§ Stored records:
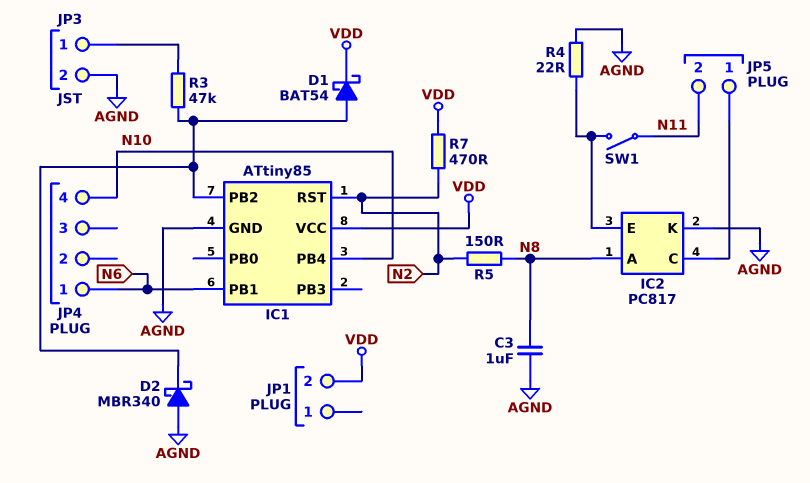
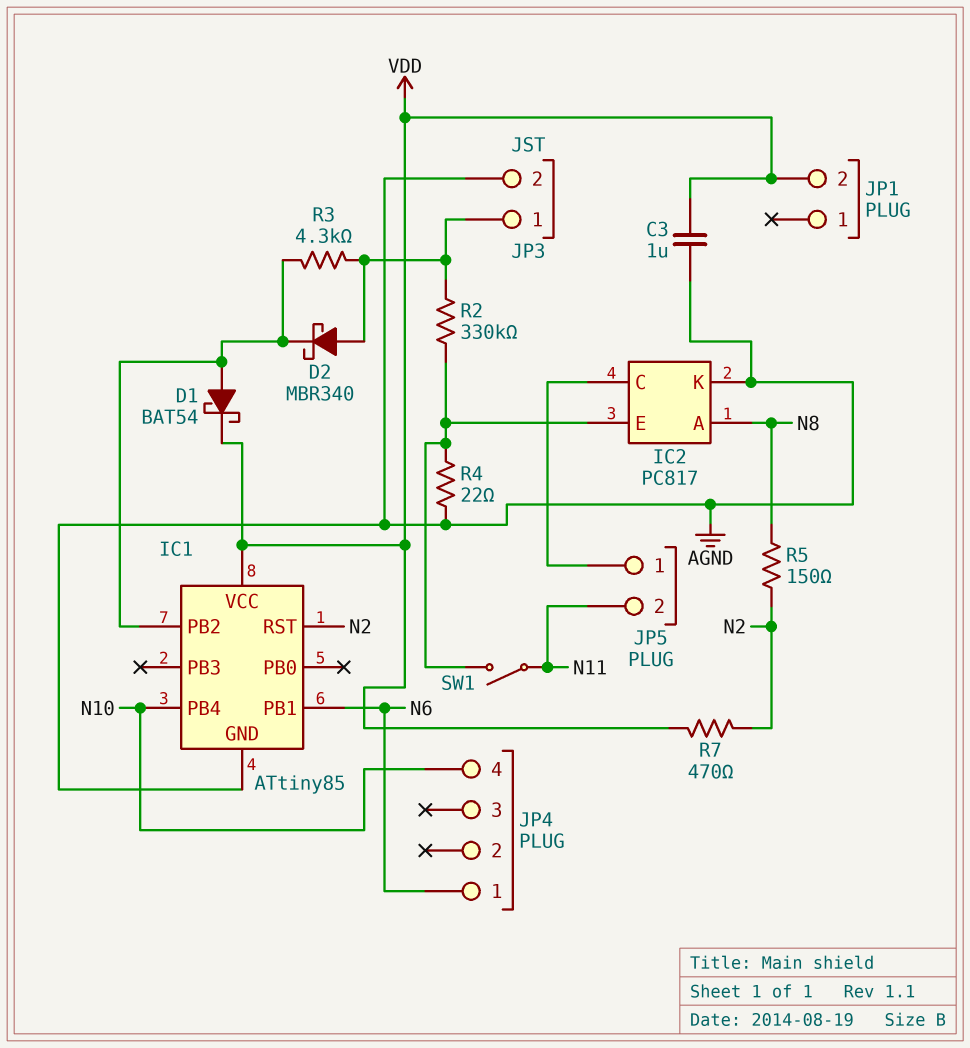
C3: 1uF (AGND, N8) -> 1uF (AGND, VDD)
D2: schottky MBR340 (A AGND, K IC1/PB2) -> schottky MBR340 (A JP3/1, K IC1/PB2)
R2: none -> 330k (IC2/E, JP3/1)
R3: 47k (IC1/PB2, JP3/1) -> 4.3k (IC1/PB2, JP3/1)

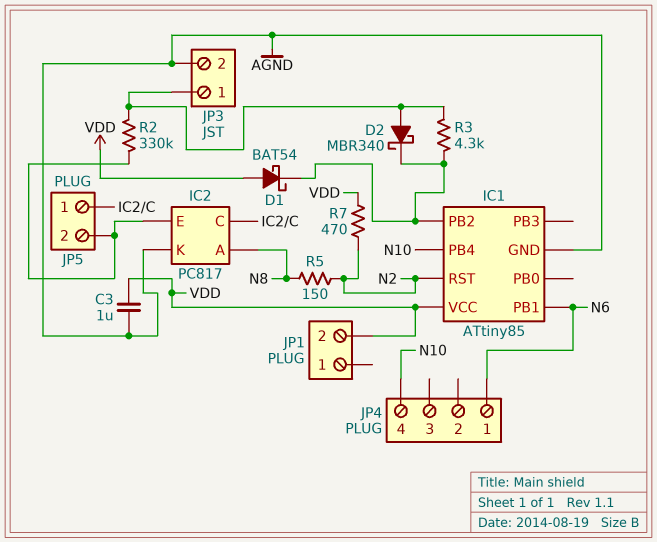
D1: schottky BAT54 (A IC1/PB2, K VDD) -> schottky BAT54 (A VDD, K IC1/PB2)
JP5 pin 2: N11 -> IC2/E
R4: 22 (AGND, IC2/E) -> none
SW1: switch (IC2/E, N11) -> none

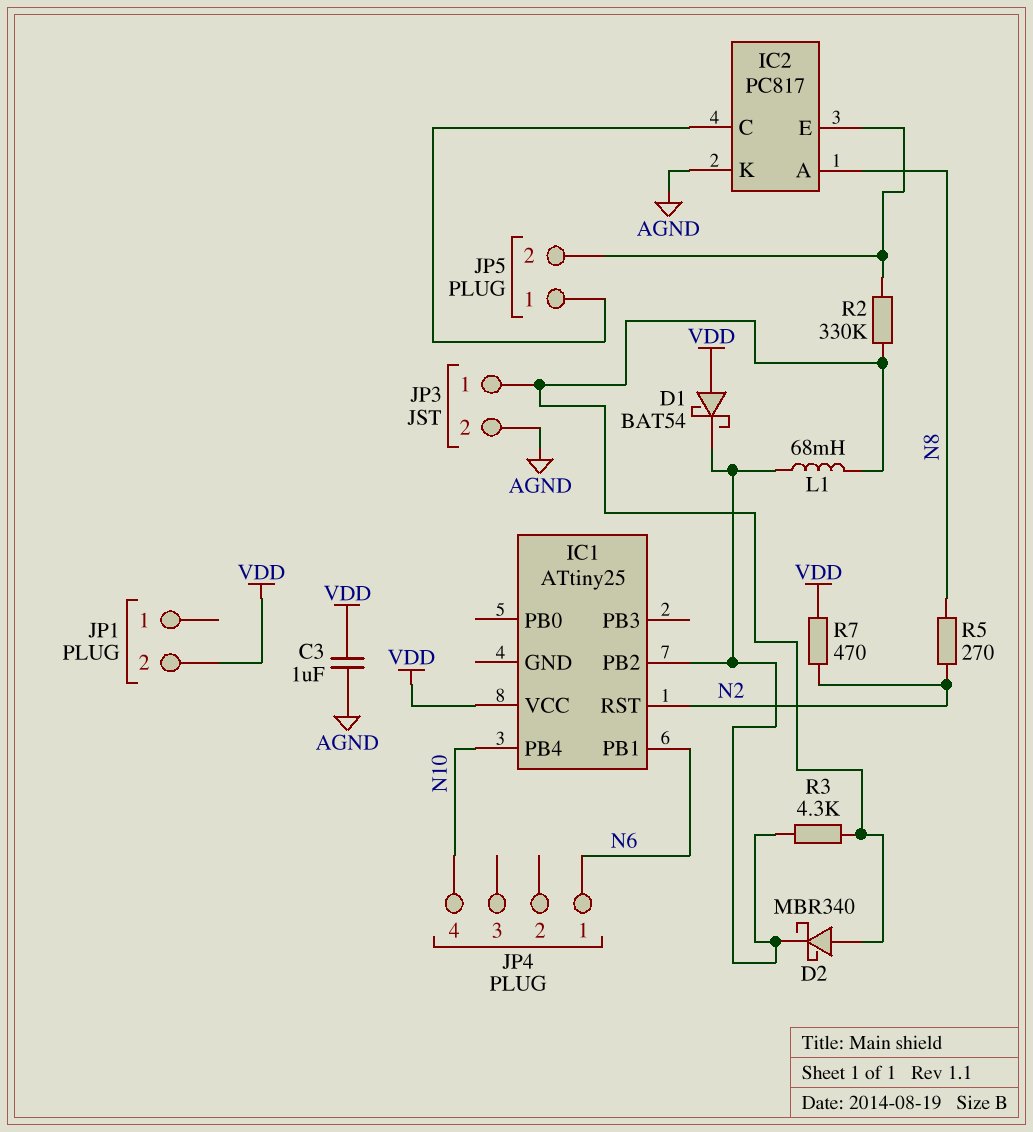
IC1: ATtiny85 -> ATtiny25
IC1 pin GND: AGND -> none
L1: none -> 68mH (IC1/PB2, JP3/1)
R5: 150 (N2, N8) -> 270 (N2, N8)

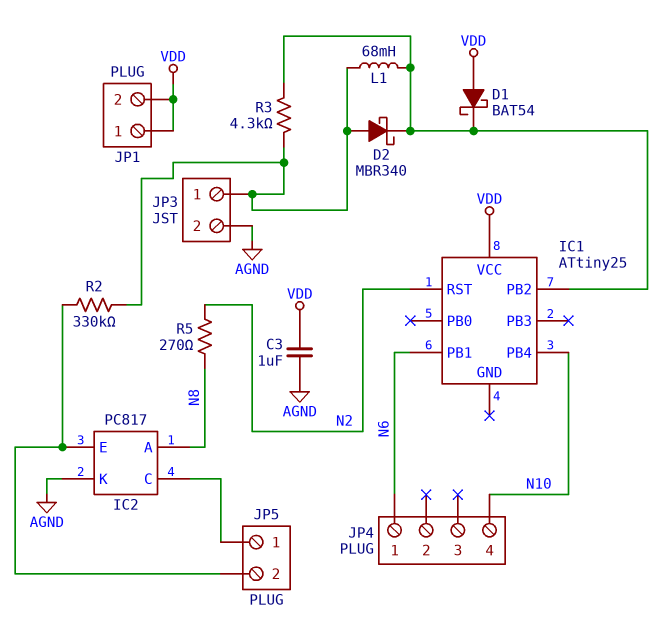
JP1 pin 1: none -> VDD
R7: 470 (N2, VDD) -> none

---

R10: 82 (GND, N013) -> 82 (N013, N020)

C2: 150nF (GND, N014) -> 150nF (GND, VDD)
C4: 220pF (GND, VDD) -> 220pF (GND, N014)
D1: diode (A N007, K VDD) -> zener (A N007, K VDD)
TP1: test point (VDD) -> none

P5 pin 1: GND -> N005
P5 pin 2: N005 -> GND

§ Task objective:
Please output exactly the lines between the one holding "TP1: test point (VDD) -> none" and the one holding "P5 pin 2: N005 -> GND" in the records above, inclusive, and nothing more.

§ Answer to the exercise:
TP1: test point (VDD) -> none

P5 pin 1: GND -> N005
P5 pin 2: N005 -> GND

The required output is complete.